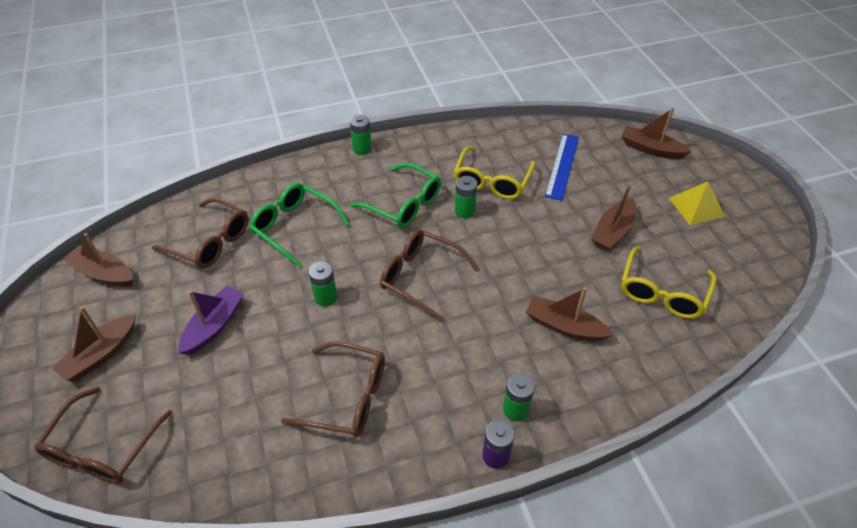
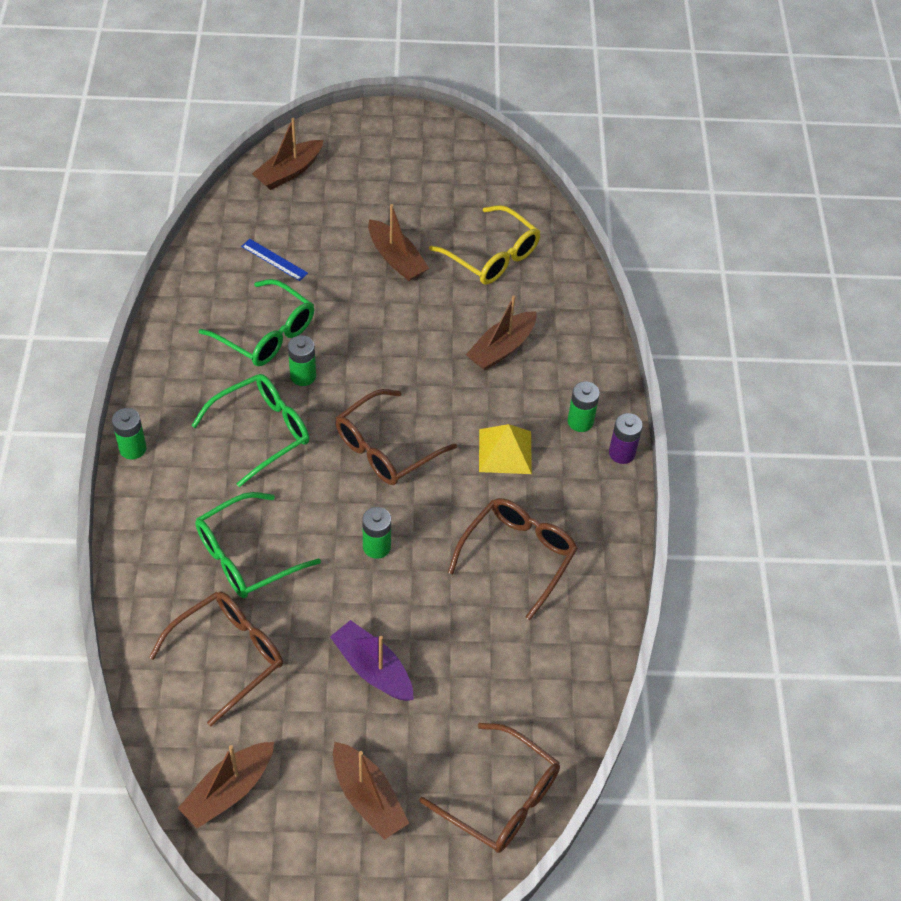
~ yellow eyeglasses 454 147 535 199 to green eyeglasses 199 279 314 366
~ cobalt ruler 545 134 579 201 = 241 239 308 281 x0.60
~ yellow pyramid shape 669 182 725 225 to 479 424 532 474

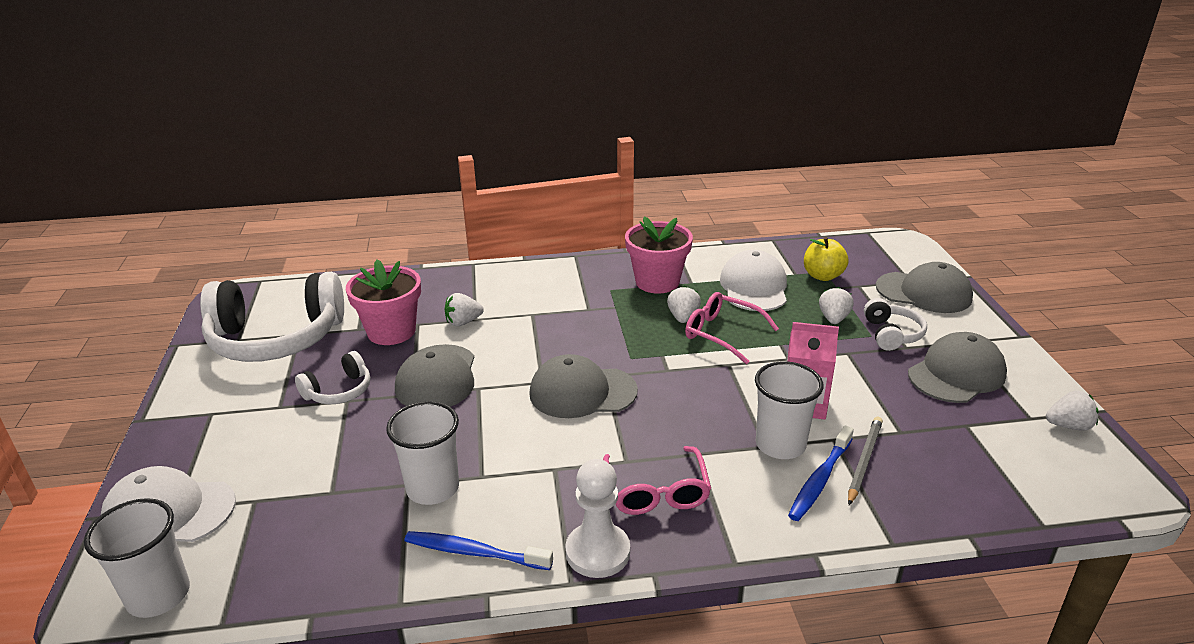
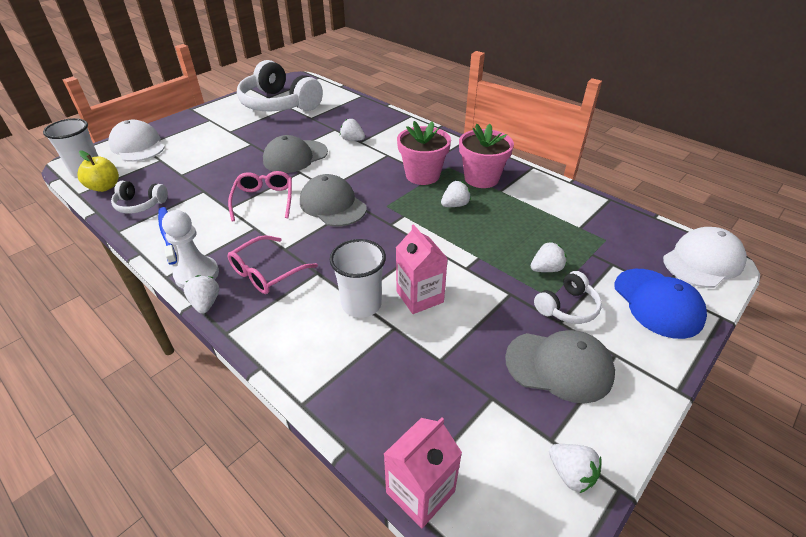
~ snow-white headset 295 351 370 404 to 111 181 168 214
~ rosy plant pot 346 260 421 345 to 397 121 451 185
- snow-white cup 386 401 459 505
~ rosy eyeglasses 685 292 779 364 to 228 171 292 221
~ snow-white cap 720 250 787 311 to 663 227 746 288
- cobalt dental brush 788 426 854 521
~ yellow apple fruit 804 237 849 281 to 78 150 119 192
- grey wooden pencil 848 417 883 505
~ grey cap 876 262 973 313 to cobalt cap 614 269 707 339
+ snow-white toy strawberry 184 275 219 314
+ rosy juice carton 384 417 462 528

::::::::

Your instructions
Return the line where "275 219 314" appears, then every line after it to the end of the listing, all exactly as written.

Answer box
+ snow-white toy strawberry 184 275 219 314
+ rosy juice carton 384 417 462 528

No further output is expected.